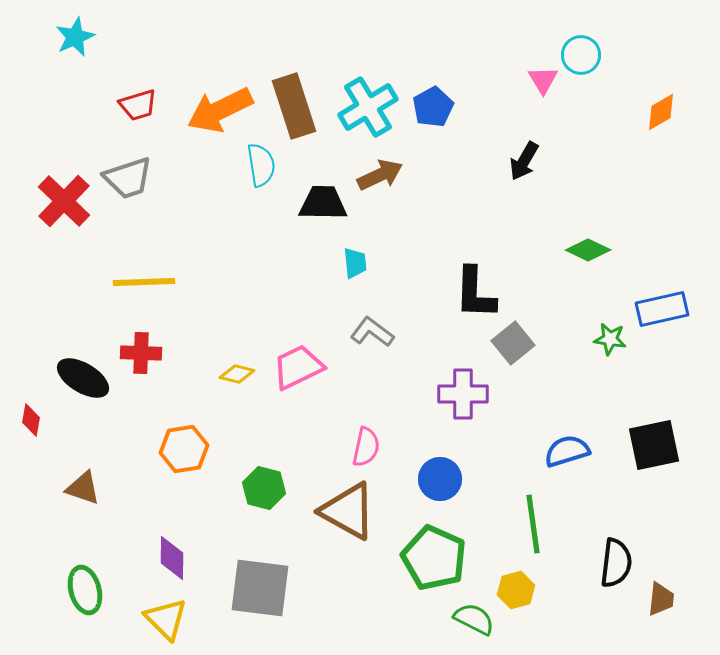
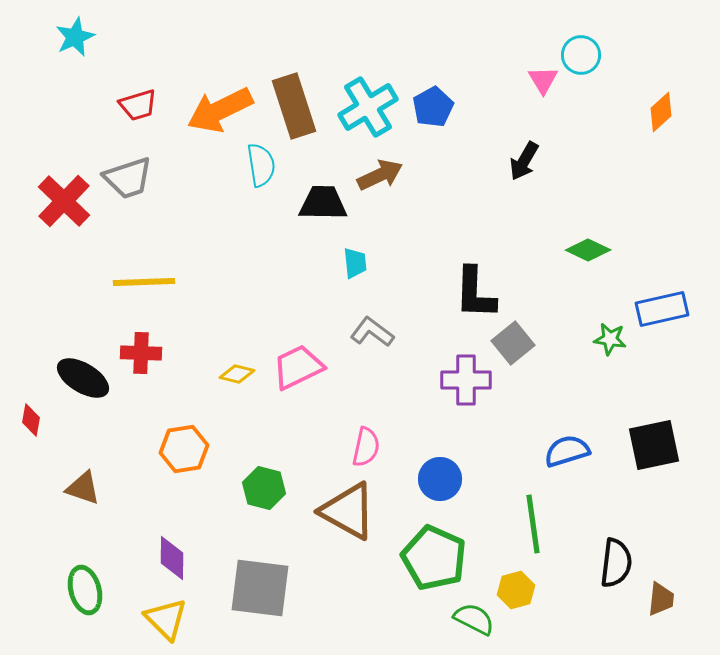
orange diamond at (661, 112): rotated 12 degrees counterclockwise
purple cross at (463, 394): moved 3 px right, 14 px up
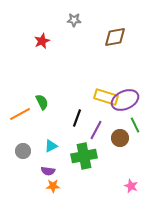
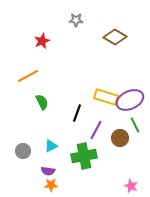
gray star: moved 2 px right
brown diamond: rotated 40 degrees clockwise
purple ellipse: moved 5 px right
orange line: moved 8 px right, 38 px up
black line: moved 5 px up
orange star: moved 2 px left, 1 px up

- _ASSIGNMENT_: Give back, unchanged, every line from the one with "orange line: moved 8 px right, 38 px up" to the end of the entries above.

- _SOLVED EXERCISE_:
orange line: moved 8 px right, 38 px up
black line: moved 5 px up
orange star: moved 2 px left, 1 px up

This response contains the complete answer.